**Change detection outputs**
• • • • • • •
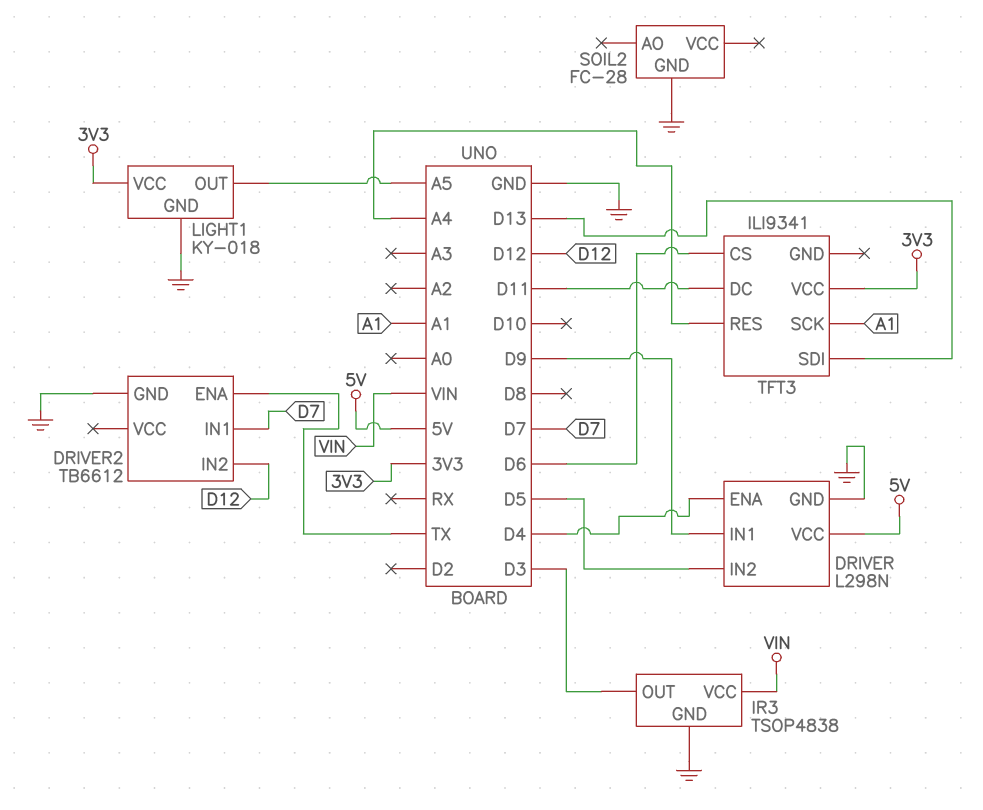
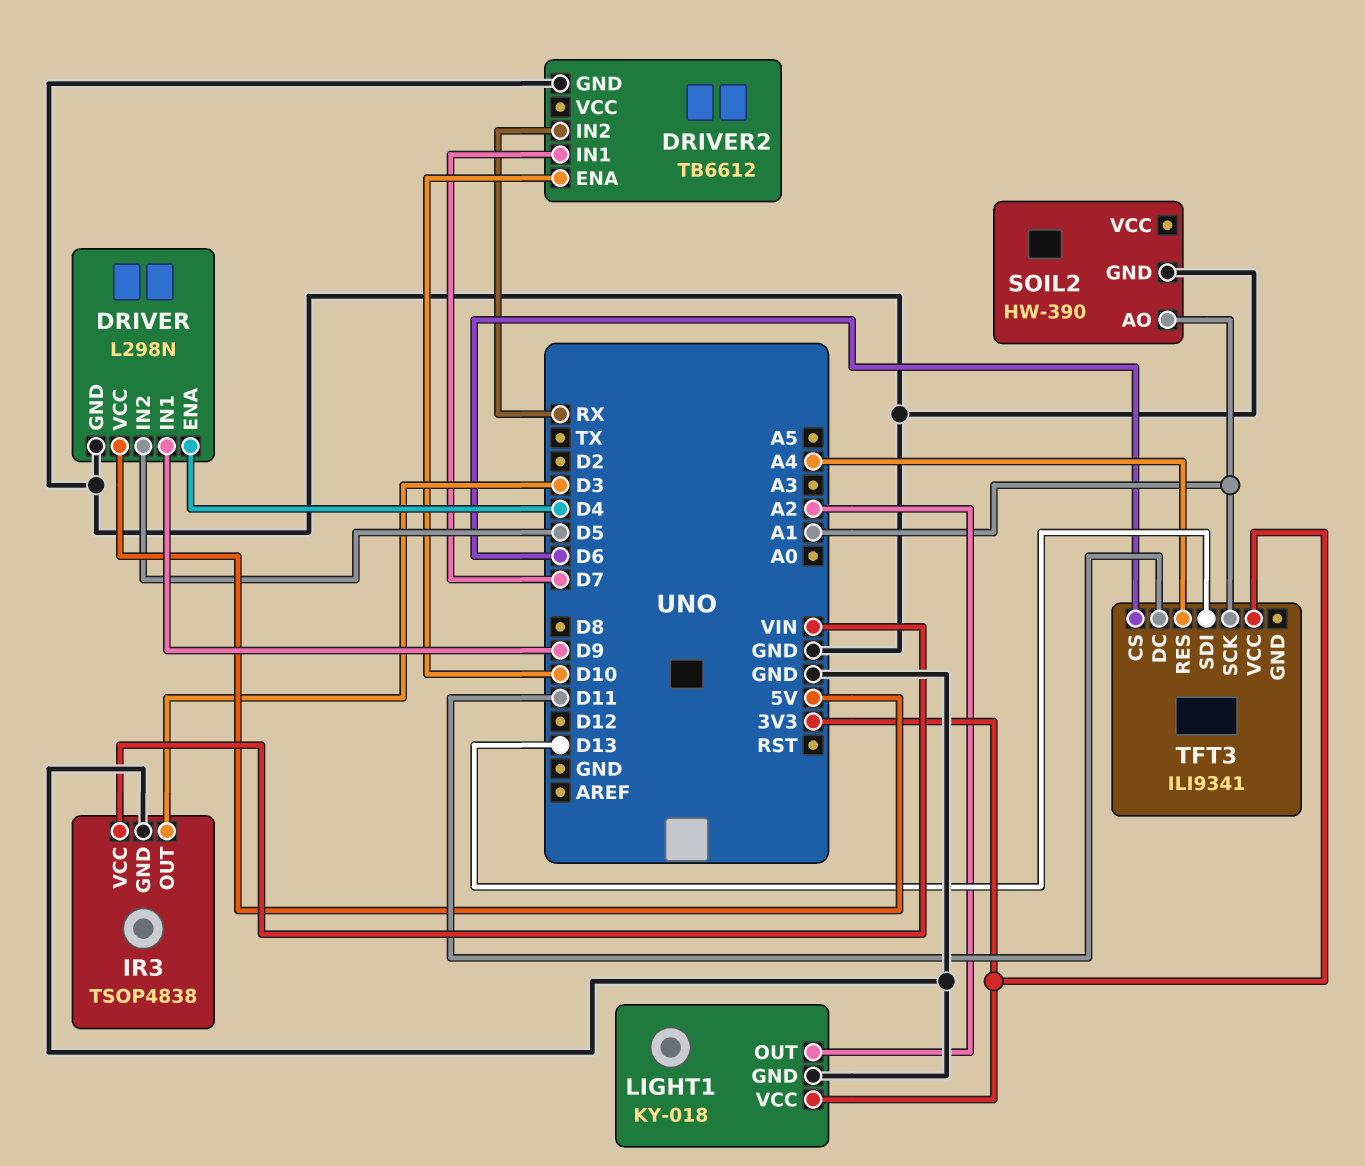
DRIVER2 pin ENA: TX -> D10
DRIVER2 pin IN2: D12 -> RX
LIGHT1 pin OUT: A5 -> A2
SOIL2: FC-28 -> HW-390
SOIL2 pin AO: none -> A1

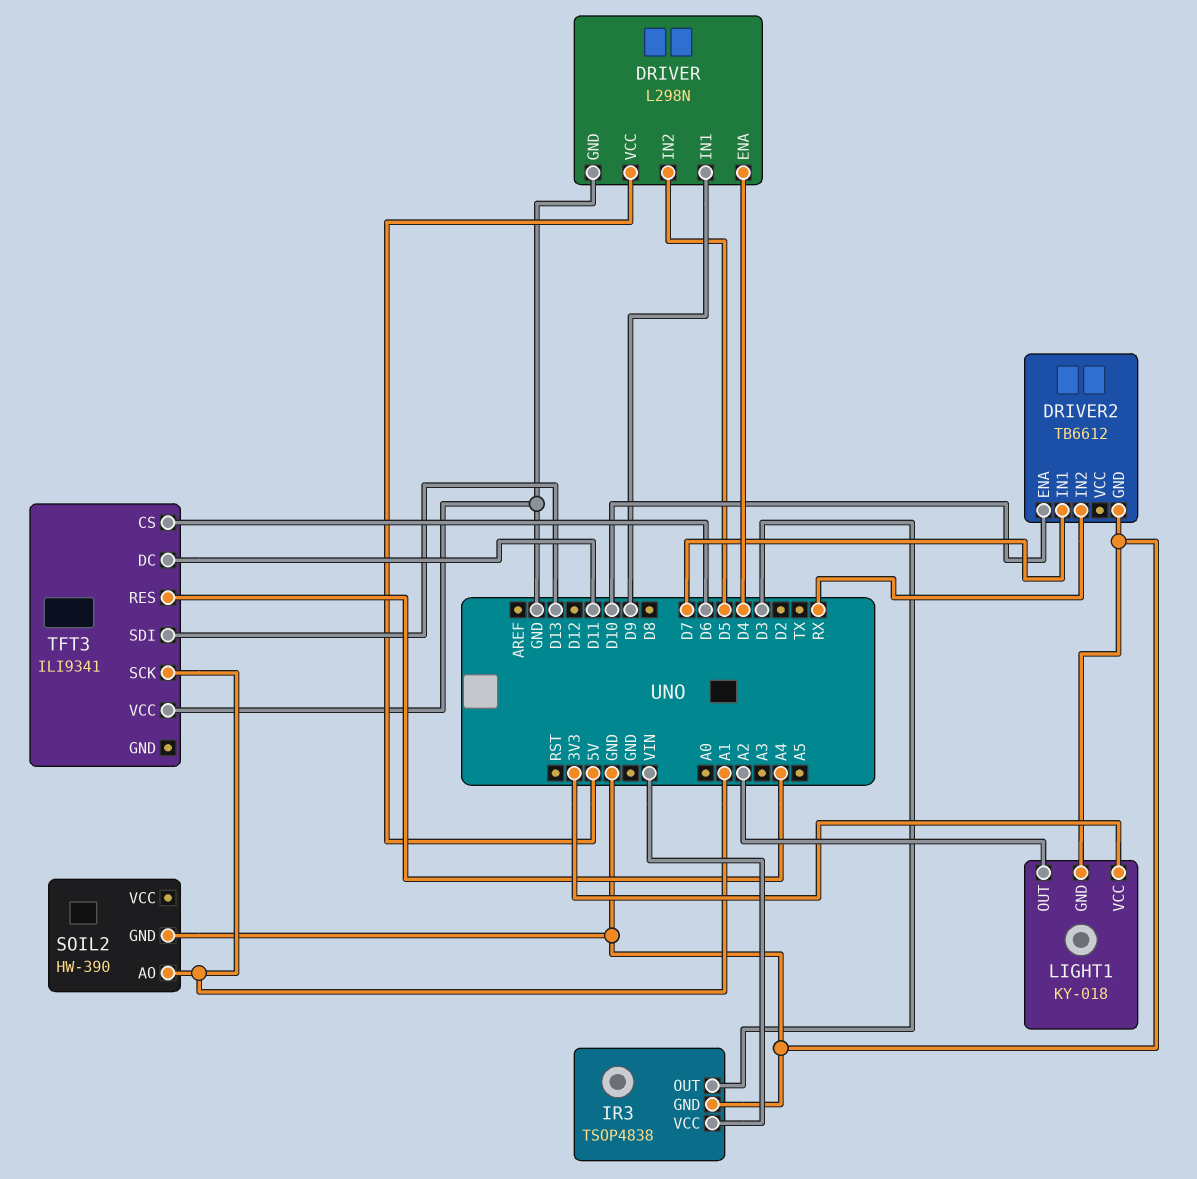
TFT3 pin VCC: 3V3 -> GND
• • • • • • •
**What to work on**
Could you repeat each line above exactly as written? Omit the pictures.

**Response**
DRIVER2 pin ENA: TX -> D10
DRIVER2 pin IN2: D12 -> RX
LIGHT1 pin OUT: A5 -> A2
SOIL2: FC-28 -> HW-390
SOIL2 pin AO: none -> A1

TFT3 pin VCC: 3V3 -> GND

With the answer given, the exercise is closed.